__Task objective__. Your answer must be the full set of records, copied exactly, with no pictures in it.

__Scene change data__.
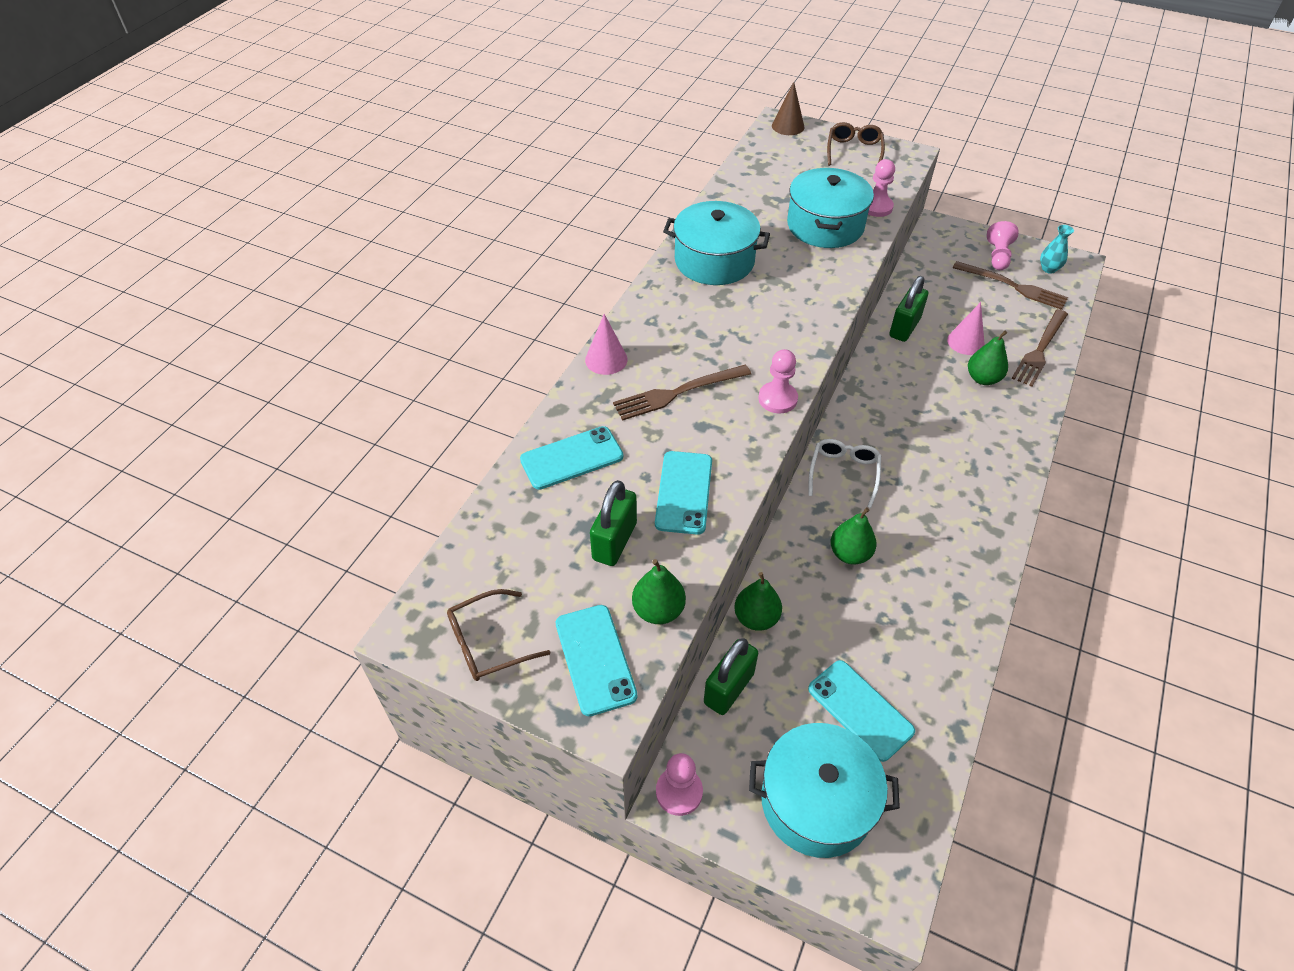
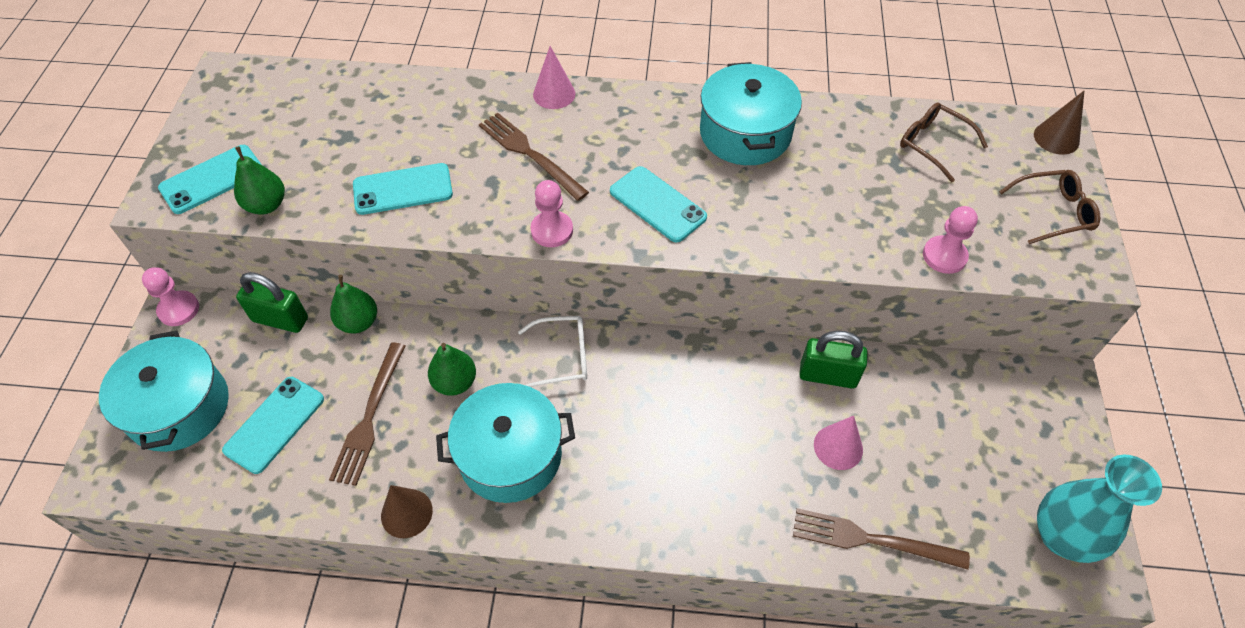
camera: 70 degrees right, 5 degrees up
(489, 643) = (219, 116): brown glasses -> brown glasses (933, 145)
(571, 458) = (421, 106): turquoise phone -> turquoise phone (657, 204)
(614, 541) = (334, 158): green padlock -> none
(825, 225) = (871, 213): turquoise pot -> turquoise pot (510, 455)
(977, 615) = (406, 513): none -> brown cone
(982, 378) = (778, 475): green pear -> none
(998, 256) = (1046, 465): pink pawn -> none
(1013, 286) = (989, 492): brown fork -> brown fork (369, 417)
(1048, 269) = (1061, 536): turquoise vase -> turquoise vase, size x2.00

__Solution for this task__.
camera: 70 degrees right, 5 degrees up
(489, 643) = (219, 116): brown glasses -> brown glasses (933, 145)
(571, 458) = (421, 106): turquoise phone -> turquoise phone (657, 204)
(614, 541) = (334, 158): green padlock -> none
(825, 225) = (871, 213): turquoise pot -> turquoise pot (510, 455)
(977, 615) = (406, 513): none -> brown cone
(982, 378) = (778, 475): green pear -> none
(998, 256) = (1046, 465): pink pawn -> none
(1013, 286) = (989, 492): brown fork -> brown fork (369, 417)
(1048, 269) = (1061, 536): turquoise vase -> turquoise vase, size x2.00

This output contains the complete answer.